Start of RECORD EXTRACTS
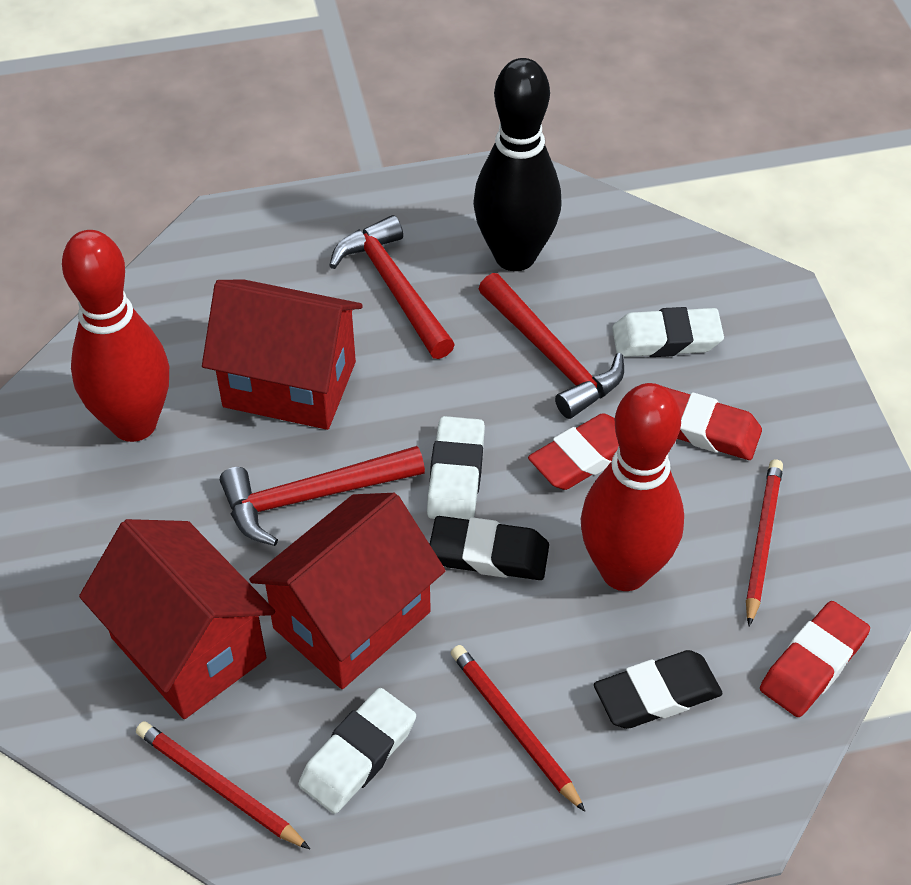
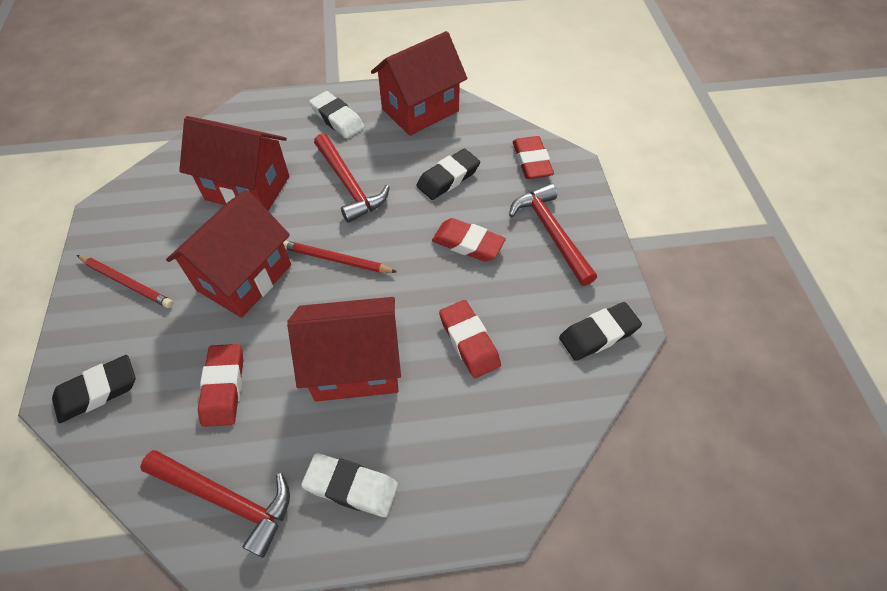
black bowling pin: 1 -> 0
black eraser: 2 -> 3
red bowling pin: 2 -> 0
red eraser: 3 -> 4
red house: 3 -> 4
red pencil: 3 -> 2
white eraser: 3 -> 2

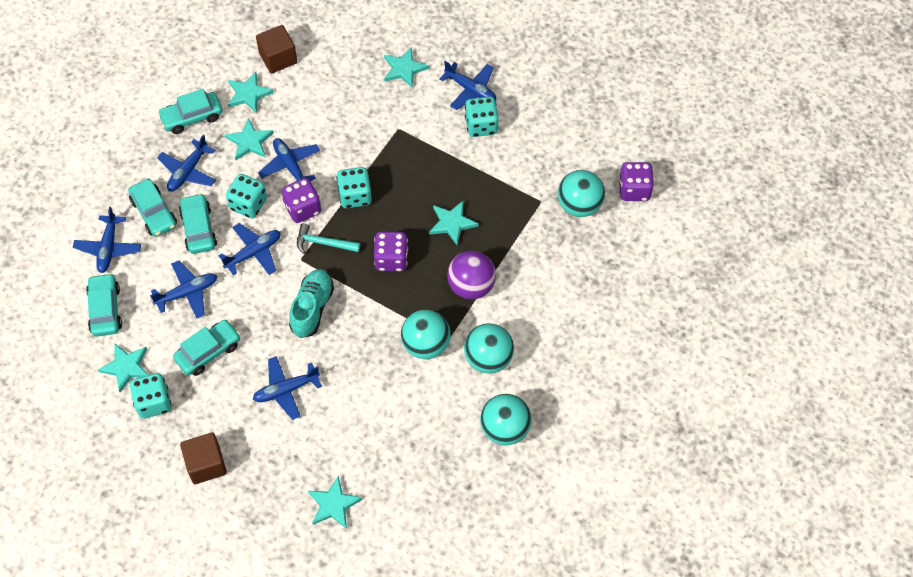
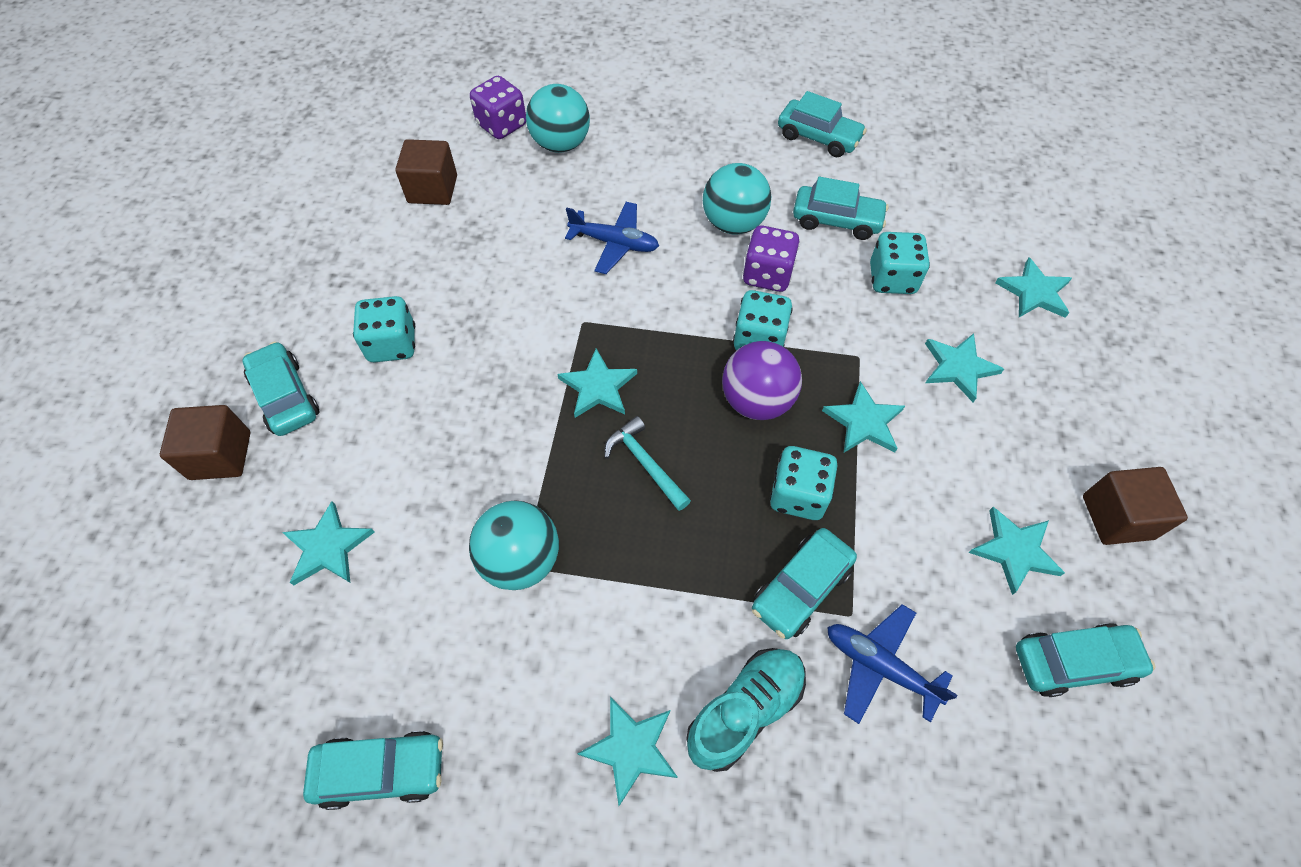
blue plane: 7 -> 2
brown cube: 2 -> 3
purple dice: 3 -> 2
turquoise ball: 4 -> 3
turquoise car: 5 -> 6
turquoise star: 6 -> 7

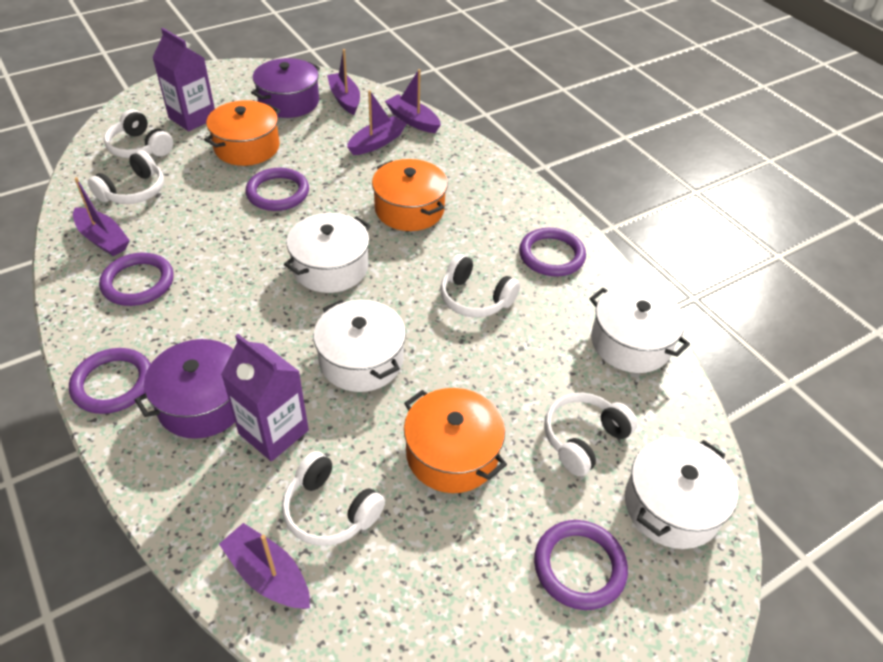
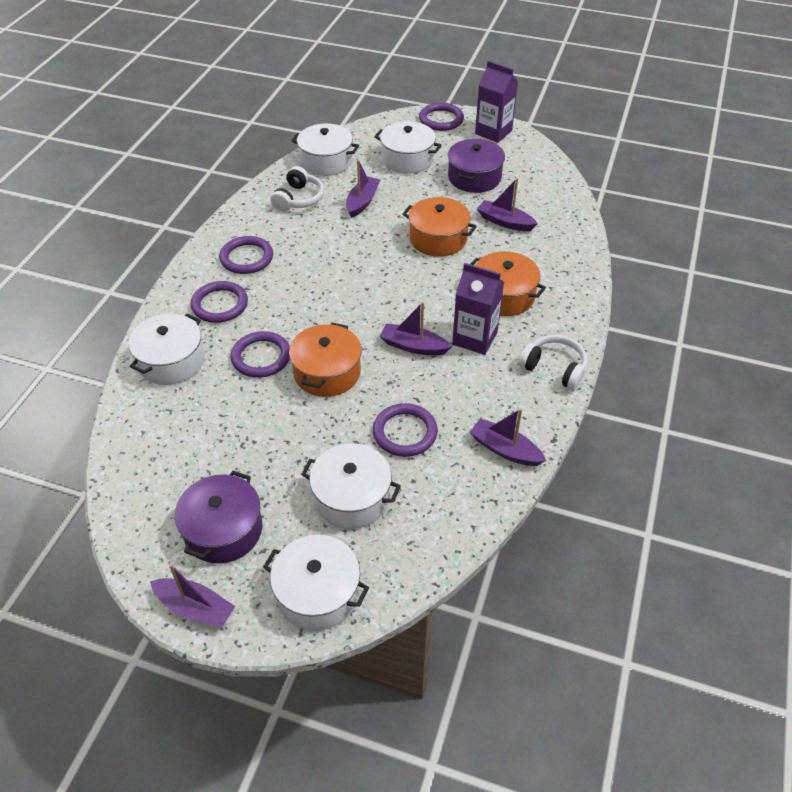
white headphones: 5 -> 2
white pot: 4 -> 5

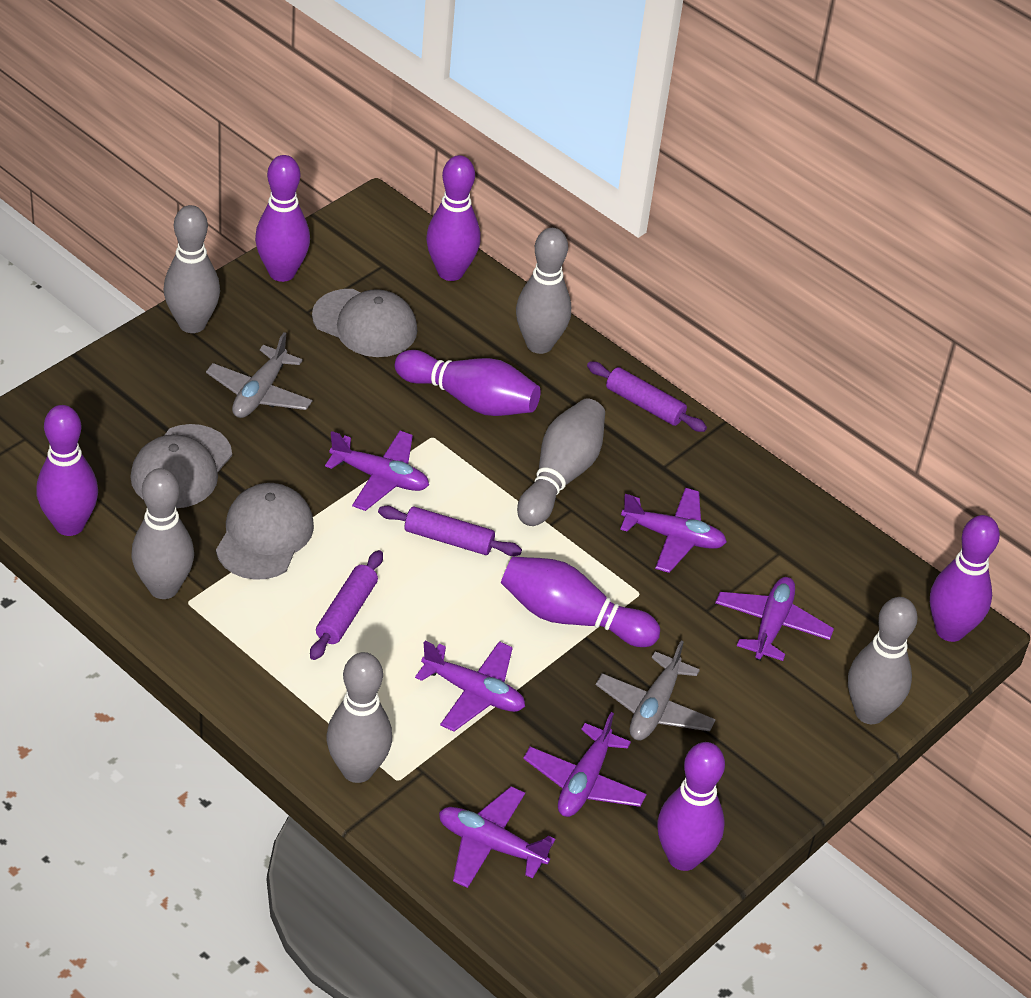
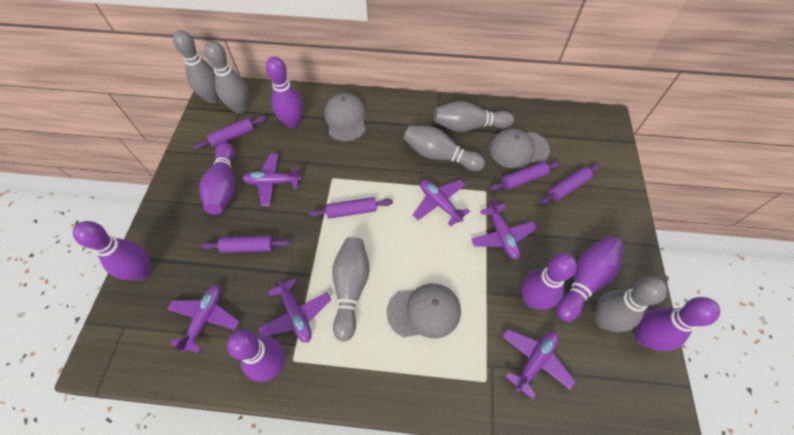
grey plane: 2 -> 0
purple rolling pin: 3 -> 5

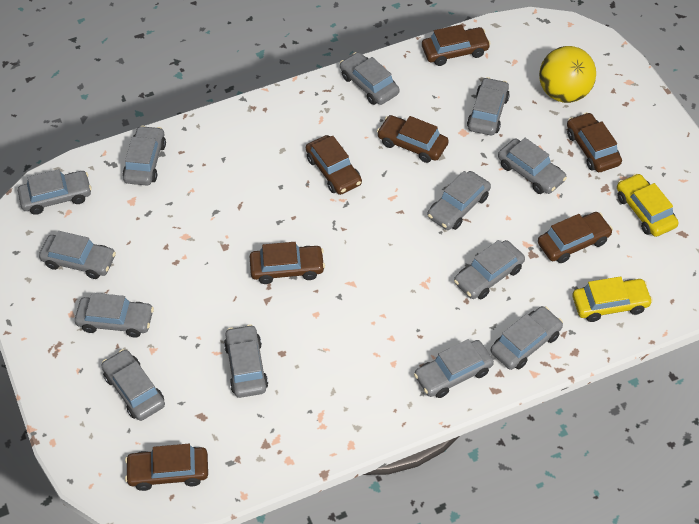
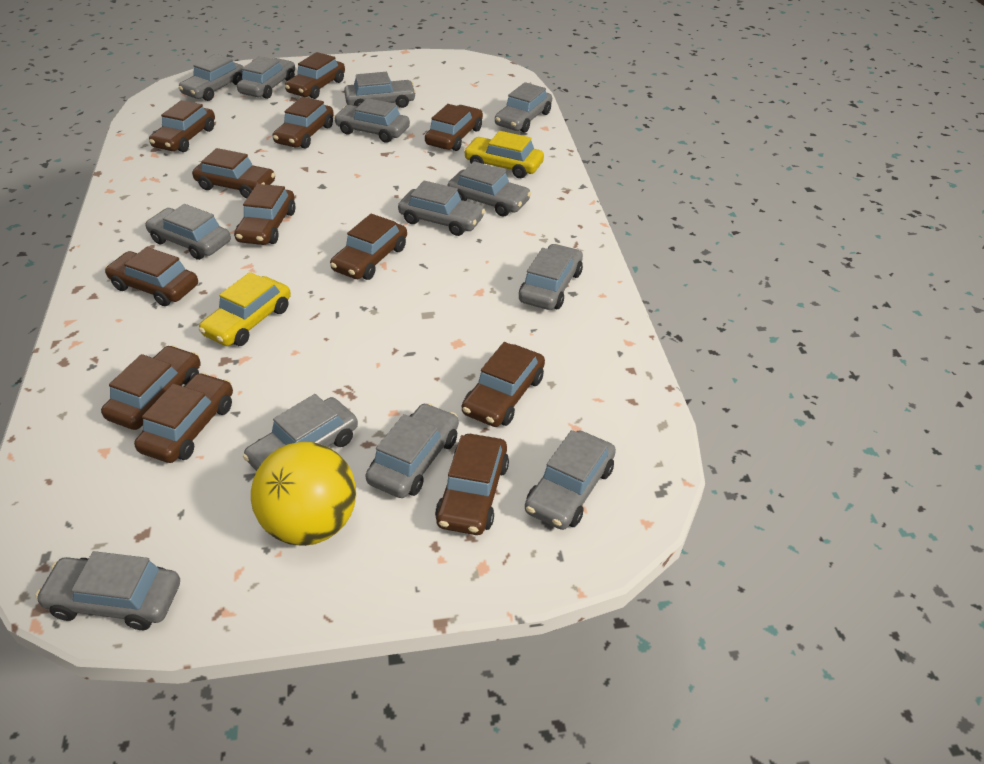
brown car: 7 -> 12

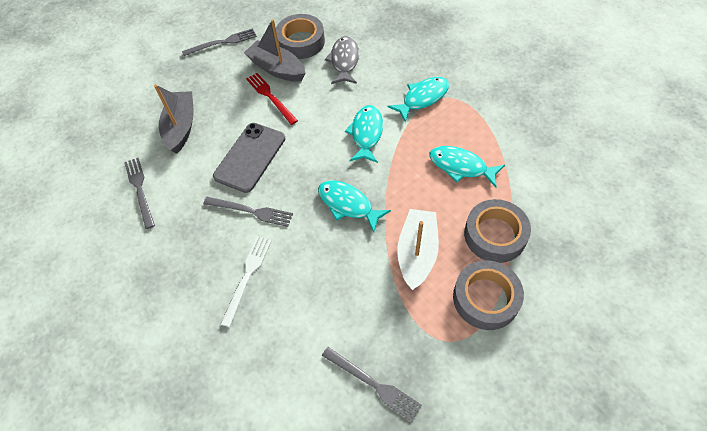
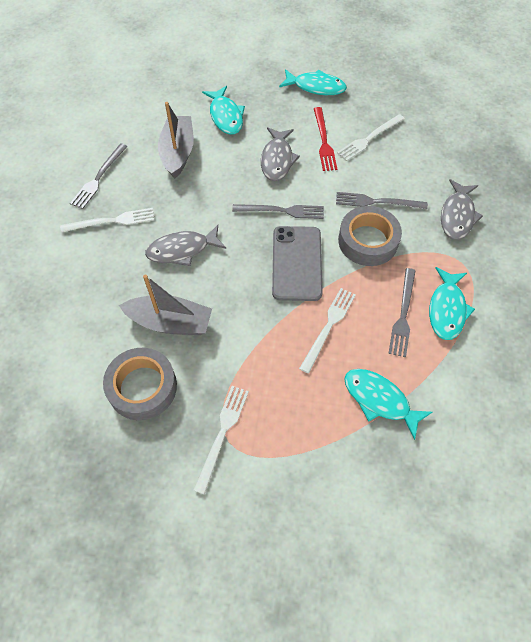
grey fish: 1 -> 3
grey tape: 3 -> 2
white boat: 1 -> 0
white fork: 1 -> 4

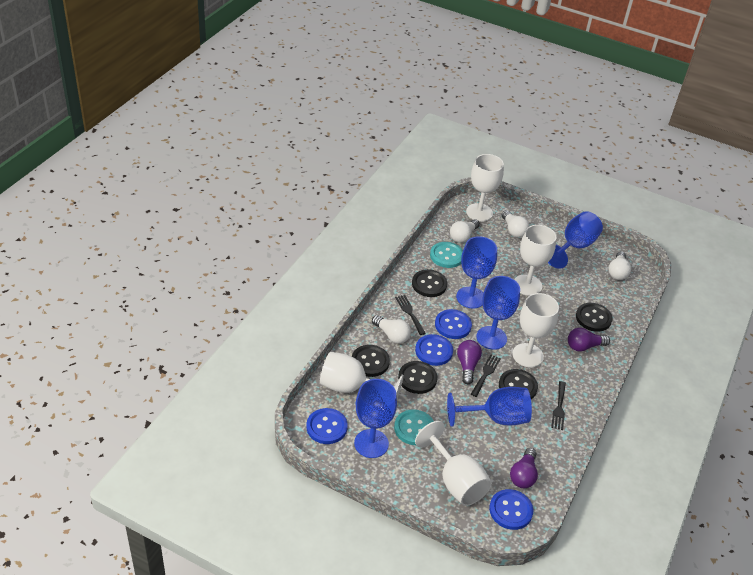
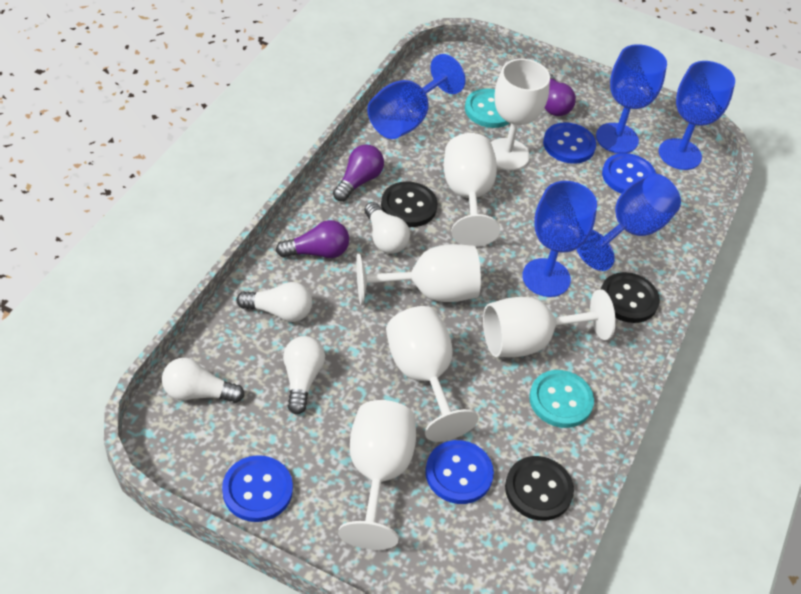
black button: 5 -> 3
black fork: 3 -> 0
white goblet: 5 -> 6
End of RECORD EXTRACTS
WORK TASK >>
Copy out every line from the material above in which the word "bowling" appears.

ANSWER FOR THIS EXERCISE >>
black bowling pin: 1 -> 0
red bowling pin: 2 -> 0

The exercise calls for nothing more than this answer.